- Supplied entries
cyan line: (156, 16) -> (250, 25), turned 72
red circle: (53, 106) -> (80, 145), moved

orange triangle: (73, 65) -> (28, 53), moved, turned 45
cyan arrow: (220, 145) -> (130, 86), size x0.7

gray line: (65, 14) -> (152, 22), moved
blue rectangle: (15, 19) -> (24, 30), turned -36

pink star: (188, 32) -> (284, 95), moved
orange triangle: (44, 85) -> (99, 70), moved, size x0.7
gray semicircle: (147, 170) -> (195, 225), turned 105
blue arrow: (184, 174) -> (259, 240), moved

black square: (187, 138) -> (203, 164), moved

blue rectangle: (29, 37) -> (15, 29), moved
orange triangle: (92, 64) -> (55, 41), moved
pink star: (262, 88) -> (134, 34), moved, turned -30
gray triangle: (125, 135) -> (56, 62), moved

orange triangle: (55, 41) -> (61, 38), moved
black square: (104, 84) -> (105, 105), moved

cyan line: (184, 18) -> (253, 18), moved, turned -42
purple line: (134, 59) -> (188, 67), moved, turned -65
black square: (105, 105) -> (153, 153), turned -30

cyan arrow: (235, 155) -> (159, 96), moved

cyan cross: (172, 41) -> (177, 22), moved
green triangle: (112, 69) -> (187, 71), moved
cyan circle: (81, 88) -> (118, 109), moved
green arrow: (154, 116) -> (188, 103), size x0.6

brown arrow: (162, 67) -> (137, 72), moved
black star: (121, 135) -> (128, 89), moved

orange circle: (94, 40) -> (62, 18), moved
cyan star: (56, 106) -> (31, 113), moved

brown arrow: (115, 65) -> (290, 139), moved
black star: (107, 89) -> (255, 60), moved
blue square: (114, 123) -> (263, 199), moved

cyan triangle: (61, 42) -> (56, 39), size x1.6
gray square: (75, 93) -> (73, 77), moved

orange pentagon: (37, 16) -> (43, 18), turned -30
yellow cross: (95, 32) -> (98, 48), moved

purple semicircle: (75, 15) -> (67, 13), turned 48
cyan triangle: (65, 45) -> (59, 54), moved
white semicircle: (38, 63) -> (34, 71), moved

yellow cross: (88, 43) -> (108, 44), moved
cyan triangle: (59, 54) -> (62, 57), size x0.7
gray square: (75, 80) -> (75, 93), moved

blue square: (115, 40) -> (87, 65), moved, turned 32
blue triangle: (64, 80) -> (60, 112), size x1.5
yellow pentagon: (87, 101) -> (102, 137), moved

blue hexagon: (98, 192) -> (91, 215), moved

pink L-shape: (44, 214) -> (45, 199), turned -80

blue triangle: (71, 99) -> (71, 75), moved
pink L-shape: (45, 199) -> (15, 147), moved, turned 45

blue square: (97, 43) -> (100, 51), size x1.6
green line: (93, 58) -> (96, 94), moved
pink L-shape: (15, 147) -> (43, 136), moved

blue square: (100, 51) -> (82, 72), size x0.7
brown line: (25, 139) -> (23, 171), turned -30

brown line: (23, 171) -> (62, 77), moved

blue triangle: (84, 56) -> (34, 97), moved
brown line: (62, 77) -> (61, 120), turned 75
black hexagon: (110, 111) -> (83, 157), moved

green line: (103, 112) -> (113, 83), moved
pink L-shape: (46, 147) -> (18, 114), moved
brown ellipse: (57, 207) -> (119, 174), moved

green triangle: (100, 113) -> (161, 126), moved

- Work instruction
Every line above from the line with "green triangle: (112, 69) -> (187, 71), moved" to the line with "cyan triangle: (61, 42)" is wanted, ends included; write them out exactly and add no other line.

- Output of the task
green triangle: (112, 69) -> (187, 71), moved
cyan circle: (81, 88) -> (118, 109), moved
green arrow: (154, 116) -> (188, 103), size x0.6

brown arrow: (162, 67) -> (137, 72), moved
black star: (121, 135) -> (128, 89), moved

orange circle: (94, 40) -> (62, 18), moved
cyan star: (56, 106) -> (31, 113), moved

brown arrow: (115, 65) -> (290, 139), moved
black star: (107, 89) -> (255, 60), moved
blue square: (114, 123) -> (263, 199), moved

cyan triangle: (61, 42) -> (56, 39), size x1.6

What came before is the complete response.